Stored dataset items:
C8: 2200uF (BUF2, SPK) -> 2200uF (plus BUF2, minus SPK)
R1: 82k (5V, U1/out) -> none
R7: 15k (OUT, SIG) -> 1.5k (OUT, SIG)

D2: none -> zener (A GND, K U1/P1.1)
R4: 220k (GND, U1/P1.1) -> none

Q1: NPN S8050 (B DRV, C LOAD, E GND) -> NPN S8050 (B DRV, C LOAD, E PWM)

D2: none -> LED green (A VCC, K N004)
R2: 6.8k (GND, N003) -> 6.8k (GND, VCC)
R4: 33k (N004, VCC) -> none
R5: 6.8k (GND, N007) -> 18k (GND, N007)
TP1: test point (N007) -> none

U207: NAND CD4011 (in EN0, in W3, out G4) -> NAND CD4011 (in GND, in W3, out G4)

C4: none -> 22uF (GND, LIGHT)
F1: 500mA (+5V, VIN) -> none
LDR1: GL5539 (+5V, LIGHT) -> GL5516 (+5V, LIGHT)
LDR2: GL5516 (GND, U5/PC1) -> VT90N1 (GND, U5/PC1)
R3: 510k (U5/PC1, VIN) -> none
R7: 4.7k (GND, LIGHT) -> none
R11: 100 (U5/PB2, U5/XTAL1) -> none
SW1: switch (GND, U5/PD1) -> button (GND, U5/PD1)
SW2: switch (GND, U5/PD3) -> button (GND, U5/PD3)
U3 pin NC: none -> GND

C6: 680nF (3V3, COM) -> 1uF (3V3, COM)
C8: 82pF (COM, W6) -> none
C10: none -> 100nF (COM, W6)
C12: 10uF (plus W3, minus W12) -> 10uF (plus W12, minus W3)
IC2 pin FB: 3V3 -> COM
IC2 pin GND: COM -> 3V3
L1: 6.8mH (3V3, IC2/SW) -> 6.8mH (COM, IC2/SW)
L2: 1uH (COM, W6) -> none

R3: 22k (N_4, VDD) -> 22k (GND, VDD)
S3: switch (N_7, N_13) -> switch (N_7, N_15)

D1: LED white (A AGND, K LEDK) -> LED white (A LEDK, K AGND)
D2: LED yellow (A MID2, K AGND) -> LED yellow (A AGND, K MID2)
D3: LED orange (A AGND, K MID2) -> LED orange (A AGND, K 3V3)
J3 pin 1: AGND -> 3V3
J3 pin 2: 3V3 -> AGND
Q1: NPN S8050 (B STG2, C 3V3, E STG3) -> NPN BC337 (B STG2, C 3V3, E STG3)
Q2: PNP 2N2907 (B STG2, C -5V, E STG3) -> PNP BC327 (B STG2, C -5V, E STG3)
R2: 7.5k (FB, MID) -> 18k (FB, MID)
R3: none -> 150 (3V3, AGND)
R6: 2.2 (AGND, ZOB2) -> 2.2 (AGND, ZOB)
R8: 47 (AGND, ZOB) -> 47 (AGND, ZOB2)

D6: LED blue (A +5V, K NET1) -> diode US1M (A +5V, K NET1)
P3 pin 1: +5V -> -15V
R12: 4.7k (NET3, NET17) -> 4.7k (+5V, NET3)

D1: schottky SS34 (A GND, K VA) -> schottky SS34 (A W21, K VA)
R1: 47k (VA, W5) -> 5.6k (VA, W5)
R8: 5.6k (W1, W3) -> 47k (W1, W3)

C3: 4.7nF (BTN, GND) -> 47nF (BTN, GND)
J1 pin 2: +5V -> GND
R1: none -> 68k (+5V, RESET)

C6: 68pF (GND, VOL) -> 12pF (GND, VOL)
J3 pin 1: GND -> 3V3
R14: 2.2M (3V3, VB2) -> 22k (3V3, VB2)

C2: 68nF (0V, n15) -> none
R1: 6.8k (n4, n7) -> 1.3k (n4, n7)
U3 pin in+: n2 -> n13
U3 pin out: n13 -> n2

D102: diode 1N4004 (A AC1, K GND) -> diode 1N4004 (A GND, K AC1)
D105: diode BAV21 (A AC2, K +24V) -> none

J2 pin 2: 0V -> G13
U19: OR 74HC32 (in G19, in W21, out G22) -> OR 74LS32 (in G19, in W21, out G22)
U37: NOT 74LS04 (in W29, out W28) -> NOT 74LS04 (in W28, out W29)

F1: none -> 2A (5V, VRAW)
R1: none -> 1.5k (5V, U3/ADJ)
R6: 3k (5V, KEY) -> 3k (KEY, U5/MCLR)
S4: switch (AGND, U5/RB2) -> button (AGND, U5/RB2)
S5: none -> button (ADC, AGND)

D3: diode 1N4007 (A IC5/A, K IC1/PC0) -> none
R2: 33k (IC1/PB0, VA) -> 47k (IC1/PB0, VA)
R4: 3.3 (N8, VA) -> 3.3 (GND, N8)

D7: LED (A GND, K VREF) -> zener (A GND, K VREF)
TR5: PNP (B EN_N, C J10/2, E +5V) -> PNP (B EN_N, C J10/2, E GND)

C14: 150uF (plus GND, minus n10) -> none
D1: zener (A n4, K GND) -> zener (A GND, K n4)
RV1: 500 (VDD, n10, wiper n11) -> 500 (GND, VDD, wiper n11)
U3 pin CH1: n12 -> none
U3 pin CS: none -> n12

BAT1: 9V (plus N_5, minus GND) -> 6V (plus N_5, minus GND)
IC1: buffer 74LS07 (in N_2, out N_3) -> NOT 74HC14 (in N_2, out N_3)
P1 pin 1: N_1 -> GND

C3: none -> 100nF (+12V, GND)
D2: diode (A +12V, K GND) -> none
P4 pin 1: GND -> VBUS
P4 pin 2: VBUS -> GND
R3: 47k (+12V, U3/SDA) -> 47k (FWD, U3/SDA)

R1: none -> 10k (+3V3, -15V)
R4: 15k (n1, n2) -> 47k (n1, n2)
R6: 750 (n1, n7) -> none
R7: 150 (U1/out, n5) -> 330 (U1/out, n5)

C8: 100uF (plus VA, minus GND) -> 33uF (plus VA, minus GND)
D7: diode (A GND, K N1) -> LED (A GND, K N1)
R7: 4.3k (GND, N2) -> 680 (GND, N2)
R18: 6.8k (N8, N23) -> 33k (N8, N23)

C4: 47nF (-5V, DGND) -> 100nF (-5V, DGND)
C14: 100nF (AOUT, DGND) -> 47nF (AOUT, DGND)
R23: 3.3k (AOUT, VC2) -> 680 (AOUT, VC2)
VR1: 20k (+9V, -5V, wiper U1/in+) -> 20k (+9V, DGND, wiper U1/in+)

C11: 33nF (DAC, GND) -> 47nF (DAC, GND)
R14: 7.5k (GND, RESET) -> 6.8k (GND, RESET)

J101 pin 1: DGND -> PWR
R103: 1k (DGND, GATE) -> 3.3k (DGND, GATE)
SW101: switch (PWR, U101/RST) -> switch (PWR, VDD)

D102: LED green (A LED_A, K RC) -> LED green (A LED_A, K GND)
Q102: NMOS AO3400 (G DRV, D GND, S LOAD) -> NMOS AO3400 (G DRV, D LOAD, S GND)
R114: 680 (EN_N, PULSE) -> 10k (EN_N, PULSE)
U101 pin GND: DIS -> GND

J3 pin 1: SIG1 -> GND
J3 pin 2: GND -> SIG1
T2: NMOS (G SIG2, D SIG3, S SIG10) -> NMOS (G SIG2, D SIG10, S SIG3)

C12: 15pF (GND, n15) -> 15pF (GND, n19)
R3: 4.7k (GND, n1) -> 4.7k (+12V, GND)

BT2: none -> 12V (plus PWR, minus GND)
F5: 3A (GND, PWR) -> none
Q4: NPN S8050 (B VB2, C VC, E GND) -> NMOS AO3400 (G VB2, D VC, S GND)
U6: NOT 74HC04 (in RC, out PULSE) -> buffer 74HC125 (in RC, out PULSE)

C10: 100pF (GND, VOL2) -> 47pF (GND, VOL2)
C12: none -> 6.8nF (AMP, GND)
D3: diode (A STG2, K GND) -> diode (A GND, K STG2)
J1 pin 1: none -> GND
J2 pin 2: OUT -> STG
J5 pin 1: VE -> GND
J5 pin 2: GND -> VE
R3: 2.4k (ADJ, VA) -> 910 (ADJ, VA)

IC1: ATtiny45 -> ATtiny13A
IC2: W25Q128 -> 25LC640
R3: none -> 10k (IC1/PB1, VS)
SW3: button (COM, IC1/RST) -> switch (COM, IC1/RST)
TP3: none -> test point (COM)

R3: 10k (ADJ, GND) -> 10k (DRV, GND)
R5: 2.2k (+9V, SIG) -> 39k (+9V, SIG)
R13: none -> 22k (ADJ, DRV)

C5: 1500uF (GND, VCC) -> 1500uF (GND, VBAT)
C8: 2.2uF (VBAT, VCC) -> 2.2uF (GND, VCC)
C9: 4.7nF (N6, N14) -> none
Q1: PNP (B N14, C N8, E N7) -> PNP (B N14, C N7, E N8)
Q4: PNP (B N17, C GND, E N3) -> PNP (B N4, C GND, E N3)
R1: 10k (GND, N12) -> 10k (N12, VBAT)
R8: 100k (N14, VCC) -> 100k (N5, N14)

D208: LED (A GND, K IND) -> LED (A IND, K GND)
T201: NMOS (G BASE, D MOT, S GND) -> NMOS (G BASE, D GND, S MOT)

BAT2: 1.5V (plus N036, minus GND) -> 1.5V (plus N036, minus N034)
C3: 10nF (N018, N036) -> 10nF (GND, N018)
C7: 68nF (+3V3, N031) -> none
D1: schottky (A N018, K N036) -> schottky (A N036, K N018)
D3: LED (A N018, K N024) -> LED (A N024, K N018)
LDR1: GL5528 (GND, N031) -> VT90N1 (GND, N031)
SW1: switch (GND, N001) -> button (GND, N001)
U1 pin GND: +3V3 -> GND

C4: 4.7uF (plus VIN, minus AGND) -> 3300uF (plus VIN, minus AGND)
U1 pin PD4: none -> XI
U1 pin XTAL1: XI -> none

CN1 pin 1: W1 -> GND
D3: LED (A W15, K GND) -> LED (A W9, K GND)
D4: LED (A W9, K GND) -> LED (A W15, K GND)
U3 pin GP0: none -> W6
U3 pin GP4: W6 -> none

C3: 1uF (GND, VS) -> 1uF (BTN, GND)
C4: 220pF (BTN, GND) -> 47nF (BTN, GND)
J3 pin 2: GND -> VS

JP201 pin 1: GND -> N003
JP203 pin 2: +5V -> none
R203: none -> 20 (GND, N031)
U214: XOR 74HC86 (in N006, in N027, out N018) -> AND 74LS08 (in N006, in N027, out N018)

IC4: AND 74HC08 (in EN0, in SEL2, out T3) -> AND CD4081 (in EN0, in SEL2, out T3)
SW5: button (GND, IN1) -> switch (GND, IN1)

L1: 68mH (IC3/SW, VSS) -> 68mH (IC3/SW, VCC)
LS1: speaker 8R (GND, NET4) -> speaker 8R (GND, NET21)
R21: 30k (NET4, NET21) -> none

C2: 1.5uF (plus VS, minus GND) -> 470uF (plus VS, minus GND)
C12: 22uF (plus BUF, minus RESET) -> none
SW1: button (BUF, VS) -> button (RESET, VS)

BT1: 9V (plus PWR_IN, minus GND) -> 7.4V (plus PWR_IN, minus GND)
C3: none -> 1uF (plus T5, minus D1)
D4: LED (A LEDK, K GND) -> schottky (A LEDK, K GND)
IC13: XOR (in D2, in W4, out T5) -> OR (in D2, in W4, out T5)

→ ASSIGNED TASK
Could you write out, exactly as they stand, only the lines above that begin at the line with "Q1: NPN S8050 (B DRV, C" and stop after the line with "TP1: test point (N007) -> none"?

→ RESPONSE AREA
Q1: NPN S8050 (B DRV, C LOAD, E GND) -> NPN S8050 (B DRV, C LOAD, E PWM)

D2: none -> LED green (A VCC, K N004)
R2: 6.8k (GND, N003) -> 6.8k (GND, VCC)
R4: 33k (N004, VCC) -> none
R5: 6.8k (GND, N007) -> 18k (GND, N007)
TP1: test point (N007) -> none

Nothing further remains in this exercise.